● **SUPPLIED RECORDS**
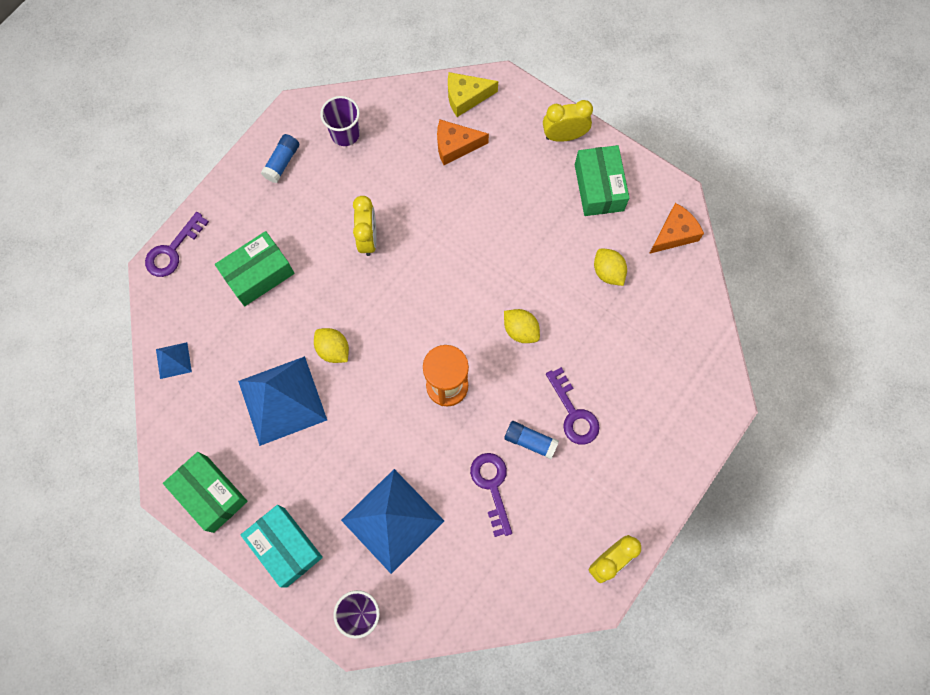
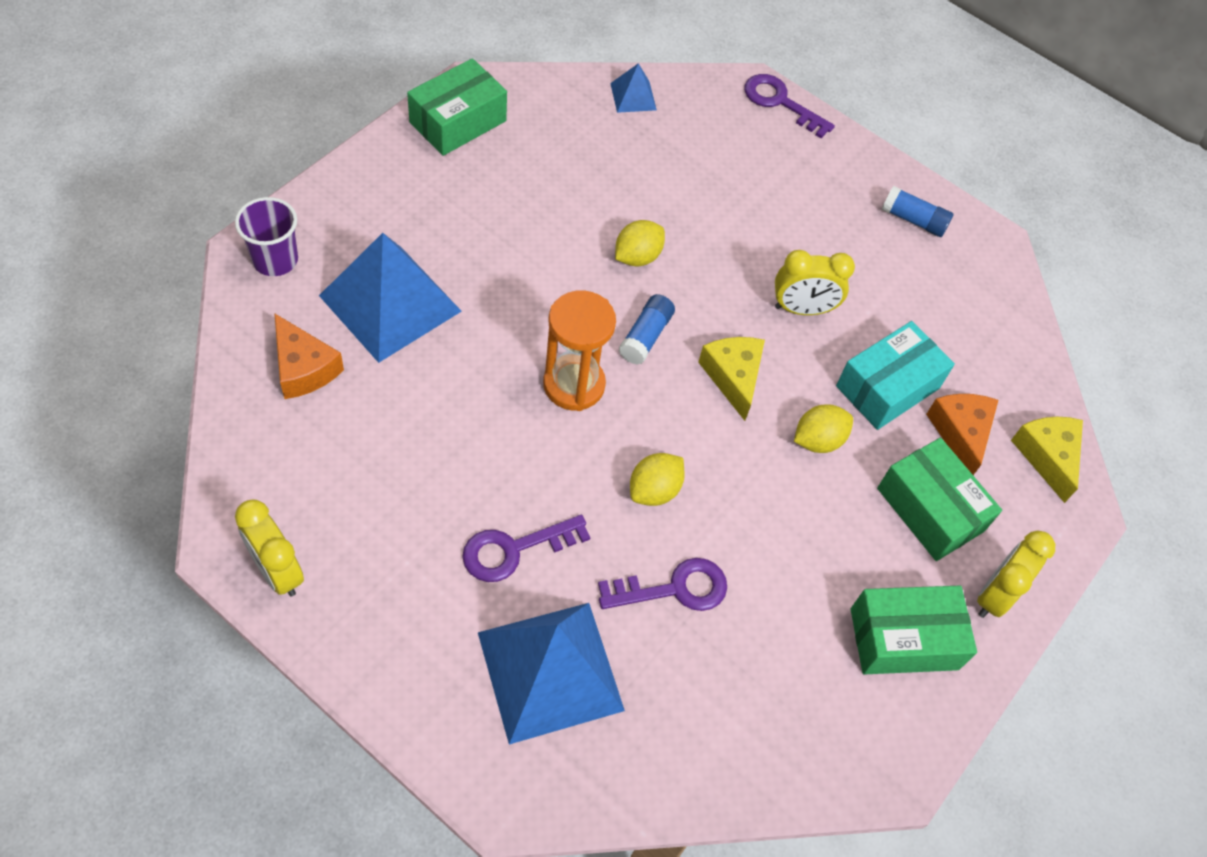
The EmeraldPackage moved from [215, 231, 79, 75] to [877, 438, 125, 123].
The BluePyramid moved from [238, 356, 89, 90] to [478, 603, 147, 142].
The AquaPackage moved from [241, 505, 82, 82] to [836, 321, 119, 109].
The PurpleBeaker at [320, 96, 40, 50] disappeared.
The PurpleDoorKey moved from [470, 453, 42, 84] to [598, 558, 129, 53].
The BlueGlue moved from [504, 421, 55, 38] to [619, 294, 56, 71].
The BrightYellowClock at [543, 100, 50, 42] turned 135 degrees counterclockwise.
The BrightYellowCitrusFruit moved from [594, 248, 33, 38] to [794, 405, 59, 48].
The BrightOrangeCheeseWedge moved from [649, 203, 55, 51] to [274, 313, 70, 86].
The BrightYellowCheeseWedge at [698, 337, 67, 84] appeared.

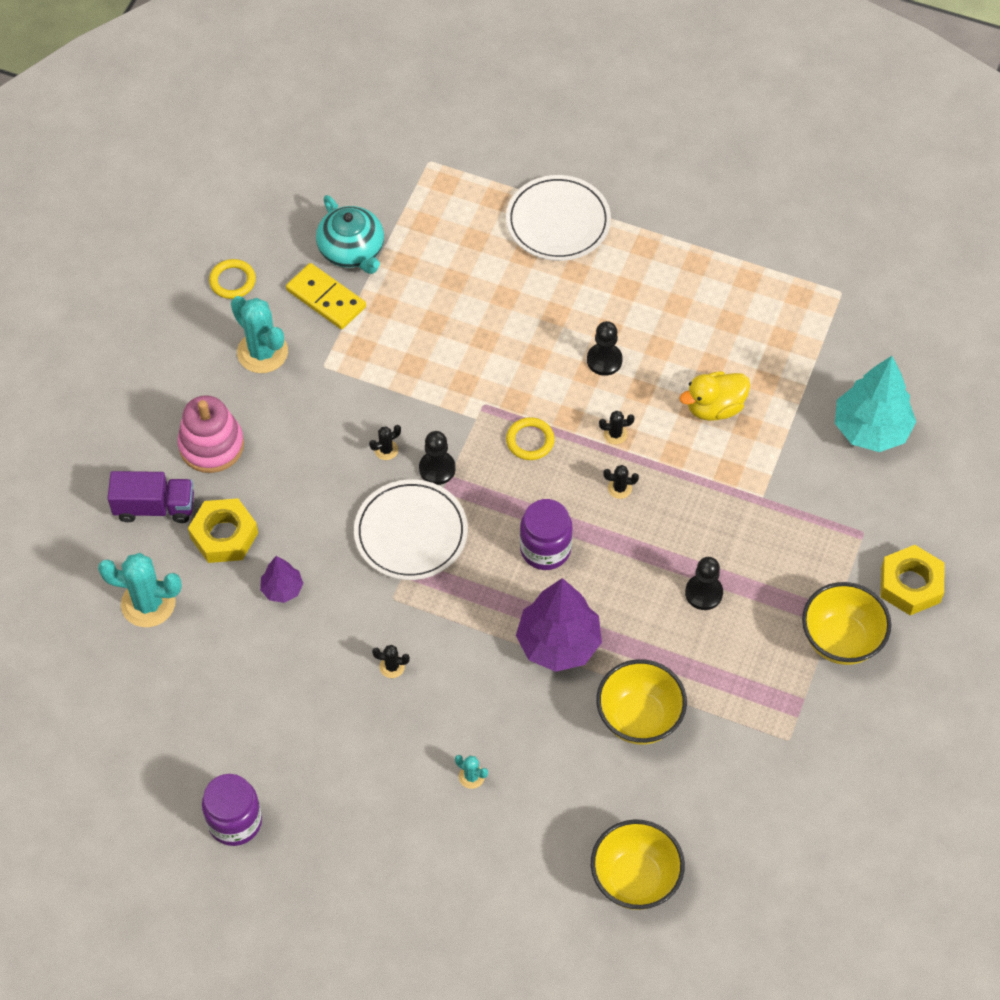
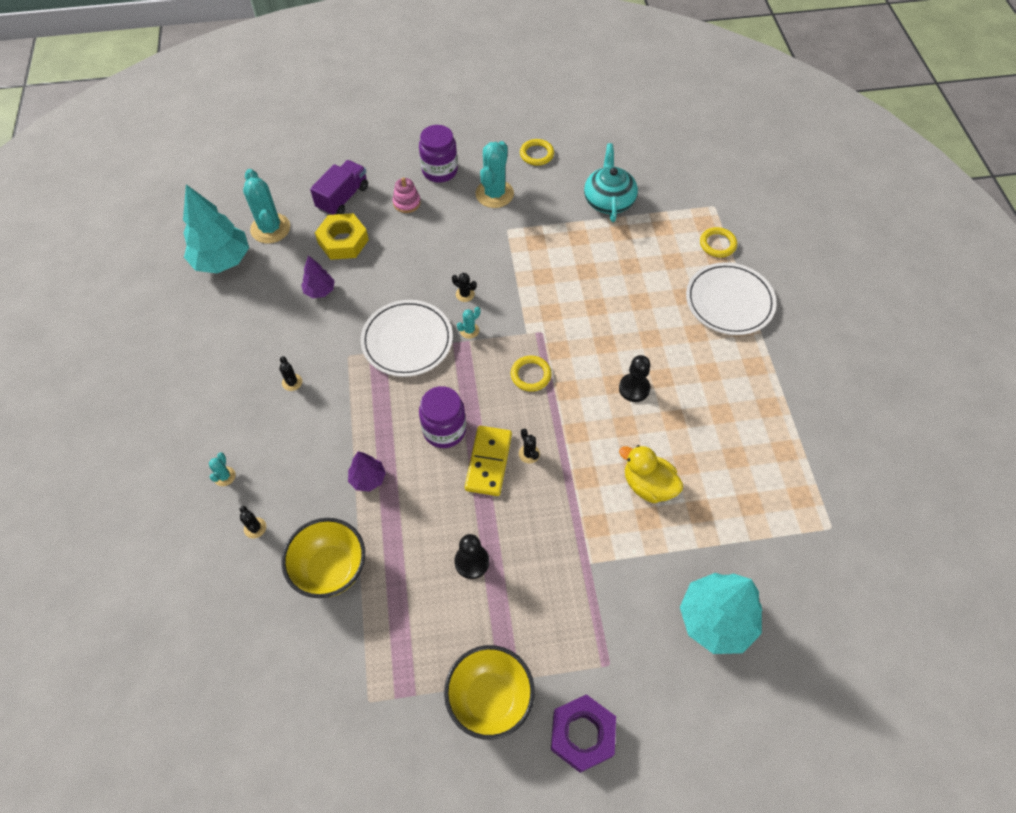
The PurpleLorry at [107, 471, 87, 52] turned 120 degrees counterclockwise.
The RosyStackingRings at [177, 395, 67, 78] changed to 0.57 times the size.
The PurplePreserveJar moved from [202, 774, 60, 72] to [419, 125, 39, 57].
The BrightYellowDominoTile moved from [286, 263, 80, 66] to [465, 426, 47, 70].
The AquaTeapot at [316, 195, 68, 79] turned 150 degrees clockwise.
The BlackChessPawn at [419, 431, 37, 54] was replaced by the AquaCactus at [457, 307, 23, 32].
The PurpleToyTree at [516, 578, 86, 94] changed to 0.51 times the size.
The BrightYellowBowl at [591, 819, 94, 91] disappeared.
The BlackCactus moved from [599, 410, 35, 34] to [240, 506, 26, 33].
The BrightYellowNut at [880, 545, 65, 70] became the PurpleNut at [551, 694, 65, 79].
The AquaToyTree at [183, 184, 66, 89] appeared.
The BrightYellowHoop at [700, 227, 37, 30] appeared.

* * *

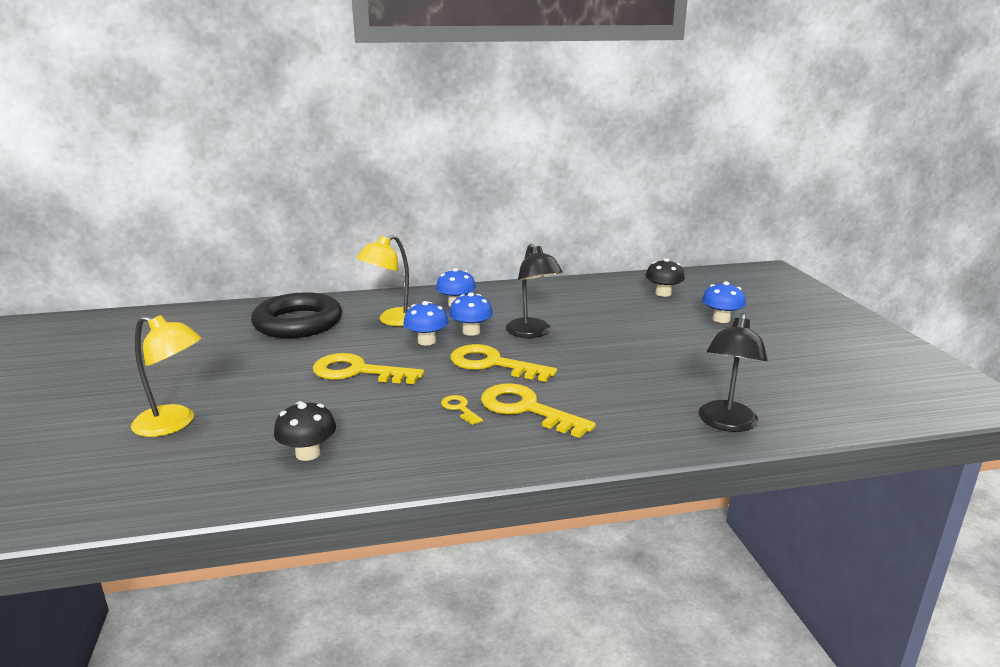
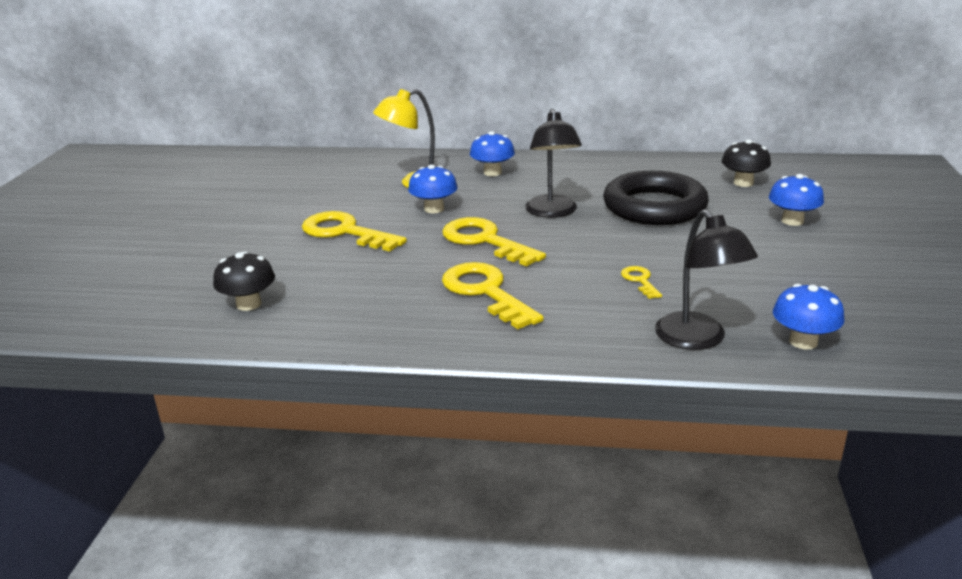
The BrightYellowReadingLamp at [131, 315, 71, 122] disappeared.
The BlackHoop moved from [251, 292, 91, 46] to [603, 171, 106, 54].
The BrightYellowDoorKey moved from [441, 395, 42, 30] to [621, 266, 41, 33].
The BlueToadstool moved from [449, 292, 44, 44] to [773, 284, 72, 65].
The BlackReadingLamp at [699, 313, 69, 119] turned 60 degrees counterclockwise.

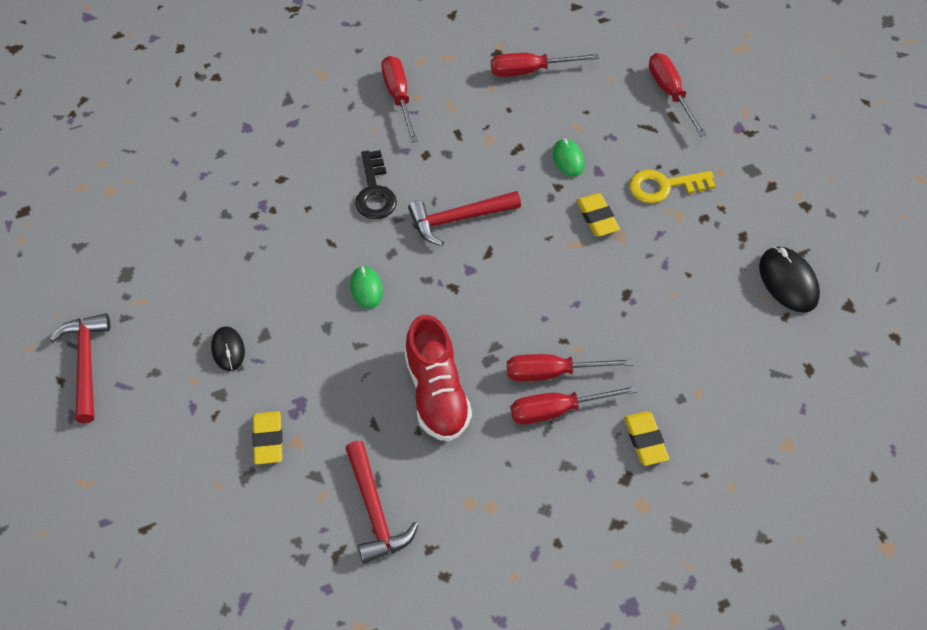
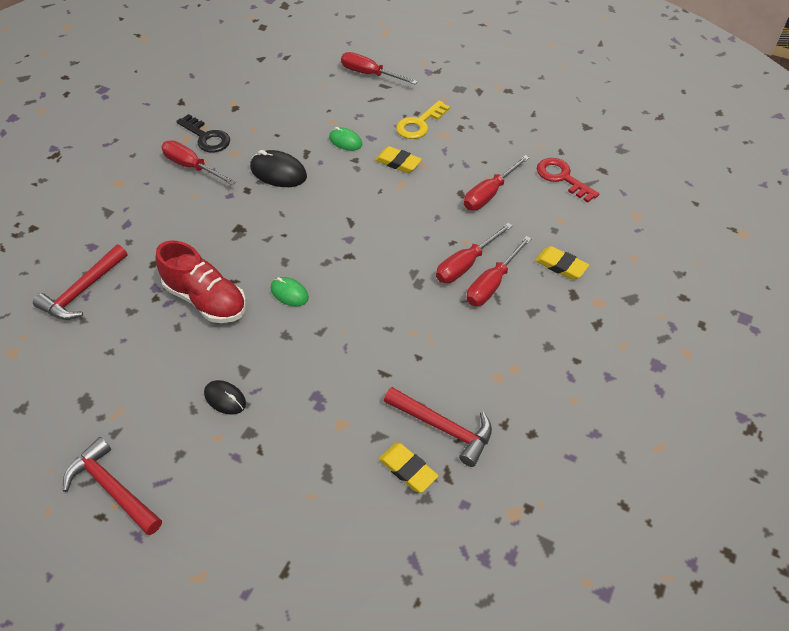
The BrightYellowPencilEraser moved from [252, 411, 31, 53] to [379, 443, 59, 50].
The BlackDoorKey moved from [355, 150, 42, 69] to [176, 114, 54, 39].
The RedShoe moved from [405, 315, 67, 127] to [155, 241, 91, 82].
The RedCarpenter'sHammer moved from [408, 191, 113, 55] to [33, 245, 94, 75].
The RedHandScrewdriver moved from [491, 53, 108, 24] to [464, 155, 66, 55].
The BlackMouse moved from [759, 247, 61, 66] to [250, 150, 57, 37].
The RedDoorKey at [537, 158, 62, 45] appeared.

==

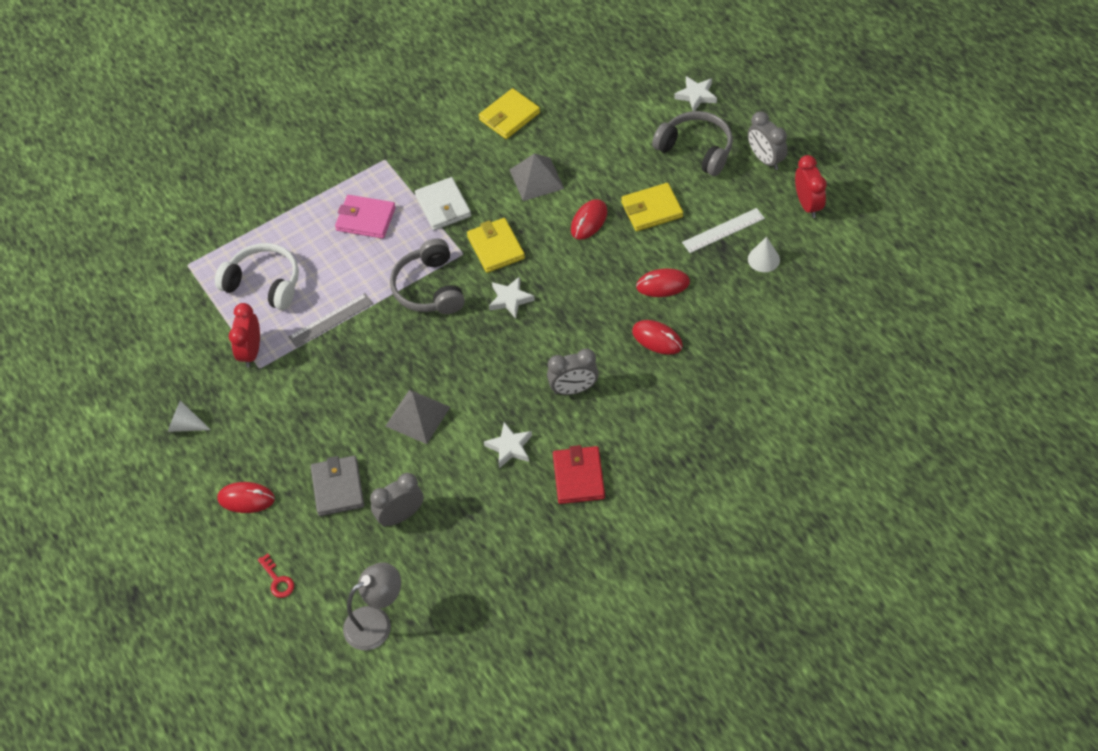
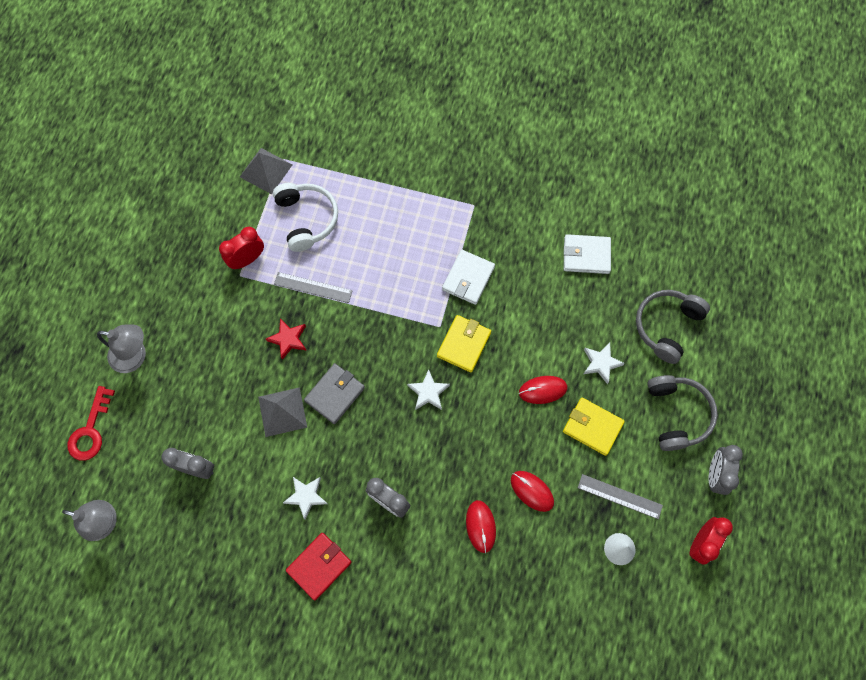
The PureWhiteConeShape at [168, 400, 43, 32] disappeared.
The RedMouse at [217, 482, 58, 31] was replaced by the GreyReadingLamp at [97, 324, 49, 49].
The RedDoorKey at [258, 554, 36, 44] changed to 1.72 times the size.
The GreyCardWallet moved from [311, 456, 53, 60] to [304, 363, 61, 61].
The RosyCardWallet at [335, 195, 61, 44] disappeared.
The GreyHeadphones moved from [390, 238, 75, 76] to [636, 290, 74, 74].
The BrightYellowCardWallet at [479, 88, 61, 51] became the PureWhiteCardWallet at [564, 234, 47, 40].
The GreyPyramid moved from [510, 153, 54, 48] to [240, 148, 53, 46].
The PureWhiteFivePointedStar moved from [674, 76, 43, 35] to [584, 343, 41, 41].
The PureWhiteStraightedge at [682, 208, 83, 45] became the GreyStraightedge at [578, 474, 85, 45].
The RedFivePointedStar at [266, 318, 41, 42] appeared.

● **TASK STATEMENT**
Return exactly the lines above from the line that has "The BrightYellowClock at" through the line that has "The BrightOrangeCheeseWedge moved", inclusive, and nothing else.

● **RESPONSE BOX**
The BrightYellowClock at [543, 100, 50, 42] turned 135 degrees counterclockwise.
The BrightYellowCitrusFruit moved from [594, 248, 33, 38] to [794, 405, 59, 48].
The BrightOrangeCheeseWedge moved from [649, 203, 55, 51] to [274, 313, 70, 86].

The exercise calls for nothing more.